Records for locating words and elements
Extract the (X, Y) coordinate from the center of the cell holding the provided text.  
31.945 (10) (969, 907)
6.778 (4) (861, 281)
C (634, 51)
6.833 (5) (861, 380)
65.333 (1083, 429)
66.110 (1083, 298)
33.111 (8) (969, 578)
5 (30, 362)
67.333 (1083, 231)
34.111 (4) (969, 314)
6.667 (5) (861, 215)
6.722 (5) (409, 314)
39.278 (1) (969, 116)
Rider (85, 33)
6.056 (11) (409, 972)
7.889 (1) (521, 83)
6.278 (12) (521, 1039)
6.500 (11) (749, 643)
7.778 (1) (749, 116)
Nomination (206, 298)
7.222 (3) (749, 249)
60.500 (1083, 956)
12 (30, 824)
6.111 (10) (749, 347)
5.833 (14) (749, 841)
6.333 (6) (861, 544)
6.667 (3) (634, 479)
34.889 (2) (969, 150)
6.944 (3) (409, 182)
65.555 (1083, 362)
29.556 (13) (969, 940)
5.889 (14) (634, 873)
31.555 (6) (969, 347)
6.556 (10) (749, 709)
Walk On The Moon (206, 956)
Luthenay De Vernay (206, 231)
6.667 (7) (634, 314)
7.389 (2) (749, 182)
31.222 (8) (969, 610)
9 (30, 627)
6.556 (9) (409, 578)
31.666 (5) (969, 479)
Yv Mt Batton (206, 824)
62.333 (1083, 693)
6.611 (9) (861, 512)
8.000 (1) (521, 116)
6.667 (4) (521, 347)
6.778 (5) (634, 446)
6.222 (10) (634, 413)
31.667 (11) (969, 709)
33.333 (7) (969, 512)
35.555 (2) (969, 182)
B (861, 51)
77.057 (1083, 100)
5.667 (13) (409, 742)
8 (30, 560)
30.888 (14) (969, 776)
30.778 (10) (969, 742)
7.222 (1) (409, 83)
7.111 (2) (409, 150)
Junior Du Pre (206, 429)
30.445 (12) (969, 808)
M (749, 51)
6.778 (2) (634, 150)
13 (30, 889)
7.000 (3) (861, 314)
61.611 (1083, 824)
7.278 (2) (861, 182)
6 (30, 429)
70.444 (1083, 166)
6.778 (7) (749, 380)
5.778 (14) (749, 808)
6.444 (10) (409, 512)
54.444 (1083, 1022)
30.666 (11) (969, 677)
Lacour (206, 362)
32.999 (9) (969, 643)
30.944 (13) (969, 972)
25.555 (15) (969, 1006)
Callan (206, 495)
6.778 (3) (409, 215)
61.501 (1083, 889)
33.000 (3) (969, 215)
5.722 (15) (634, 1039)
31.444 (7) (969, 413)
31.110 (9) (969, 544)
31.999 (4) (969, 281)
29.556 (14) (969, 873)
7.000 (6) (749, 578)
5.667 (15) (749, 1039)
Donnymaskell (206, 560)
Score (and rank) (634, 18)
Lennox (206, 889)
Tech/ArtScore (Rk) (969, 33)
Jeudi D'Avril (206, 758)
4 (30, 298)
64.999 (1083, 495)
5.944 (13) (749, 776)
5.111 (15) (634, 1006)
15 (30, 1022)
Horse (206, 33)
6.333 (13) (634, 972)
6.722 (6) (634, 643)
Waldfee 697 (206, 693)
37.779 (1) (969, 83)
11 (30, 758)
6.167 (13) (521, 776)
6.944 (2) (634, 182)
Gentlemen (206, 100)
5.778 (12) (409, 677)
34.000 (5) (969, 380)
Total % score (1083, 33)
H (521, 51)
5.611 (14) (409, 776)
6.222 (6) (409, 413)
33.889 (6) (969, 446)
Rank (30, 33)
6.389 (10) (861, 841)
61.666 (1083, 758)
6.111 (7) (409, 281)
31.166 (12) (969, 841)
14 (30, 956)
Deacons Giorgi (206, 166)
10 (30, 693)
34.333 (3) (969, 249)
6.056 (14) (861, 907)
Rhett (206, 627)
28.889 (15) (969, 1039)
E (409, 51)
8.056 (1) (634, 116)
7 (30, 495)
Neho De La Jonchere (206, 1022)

Exercise instructions: Retype the material word for word, beginning with its first line and continuing through the line that contains "6.722 (5) (409, 314)", with both of those lines included.

Result:
Extract the (X, Y) coordinate from the center of the cell holding the provided text.  
31.945 (10) (969, 907)
6.778 (4) (861, 281)
C (634, 51)
6.833 (5) (861, 380)
65.333 (1083, 429)
66.110 (1083, 298)
33.111 (8) (969, 578)
5 (30, 362)
67.333 (1083, 231)
34.111 (4) (969, 314)
6.667 (5) (861, 215)
6.722 (5) (409, 314)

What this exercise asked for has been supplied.